What the task requires »
Although the entries contain pictures, only their words should be duplicated exactly.

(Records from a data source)
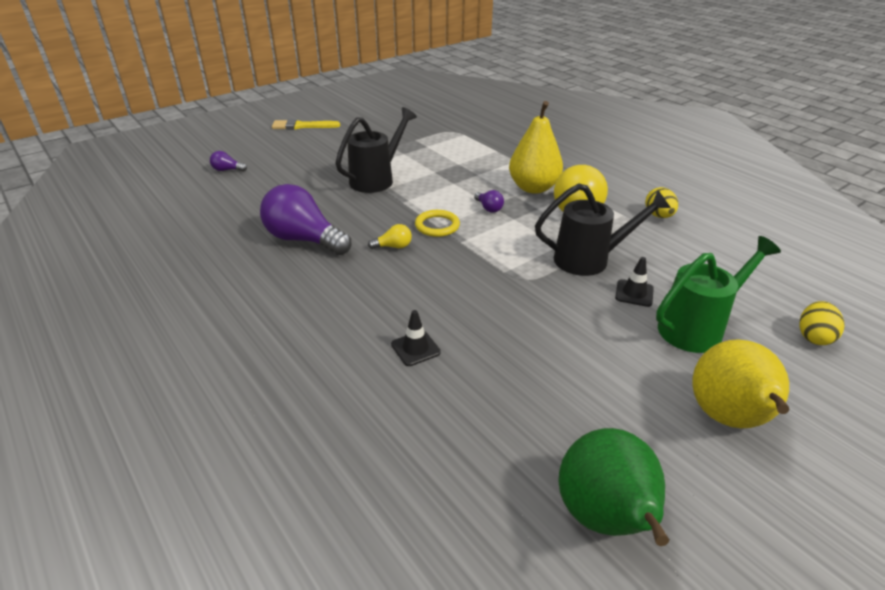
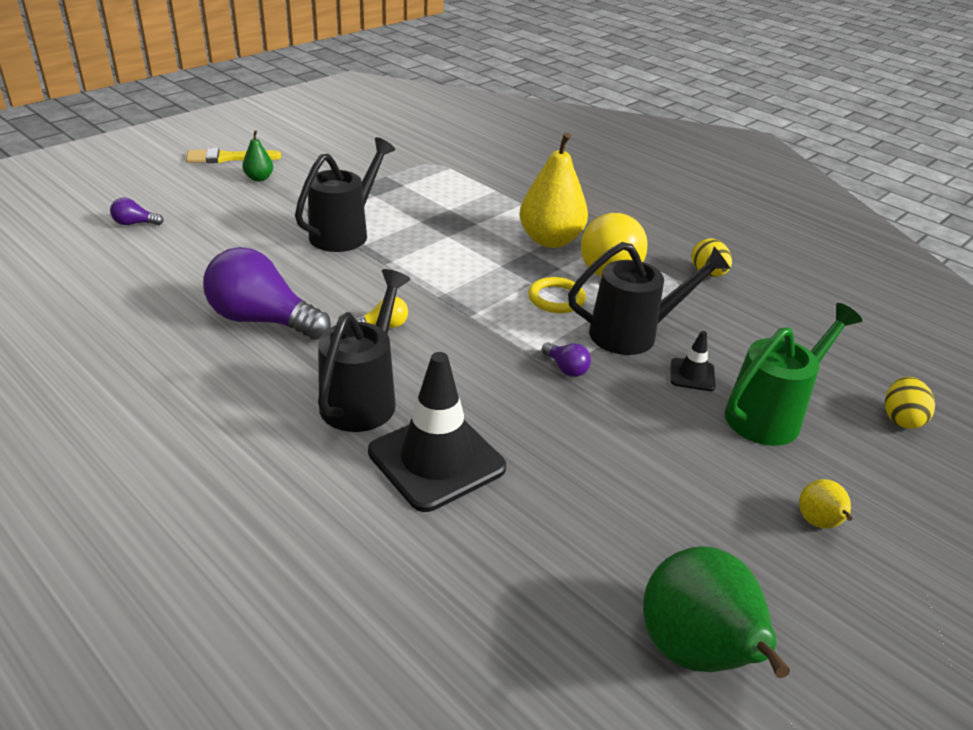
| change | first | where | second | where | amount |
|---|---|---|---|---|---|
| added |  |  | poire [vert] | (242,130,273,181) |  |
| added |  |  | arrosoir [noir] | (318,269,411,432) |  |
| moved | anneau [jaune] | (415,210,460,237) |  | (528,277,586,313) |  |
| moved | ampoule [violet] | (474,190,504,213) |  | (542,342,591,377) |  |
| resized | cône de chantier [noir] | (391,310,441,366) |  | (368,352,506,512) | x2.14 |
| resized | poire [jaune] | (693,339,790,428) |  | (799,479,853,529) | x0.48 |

Written answer »
| change | first | where | second | where | amount |
|---|---|---|---|---|---|
| added |  |  | poire [vert] | (242,130,273,181) |  |
| added |  |  | arrosoir [noir] | (318,269,411,432) |  |
| moved | anneau [jaune] | (415,210,460,237) |  | (528,277,586,313) |  |
| moved | ampoule [violet] | (474,190,504,213) |  | (542,342,591,377) |  |
| resized | cône de chantier [noir] | (391,310,441,366) |  | (368,352,506,512) | x2.14 |
| resized | poire [jaune] | (693,339,790,428) |  | (799,479,853,529) | x0.48 |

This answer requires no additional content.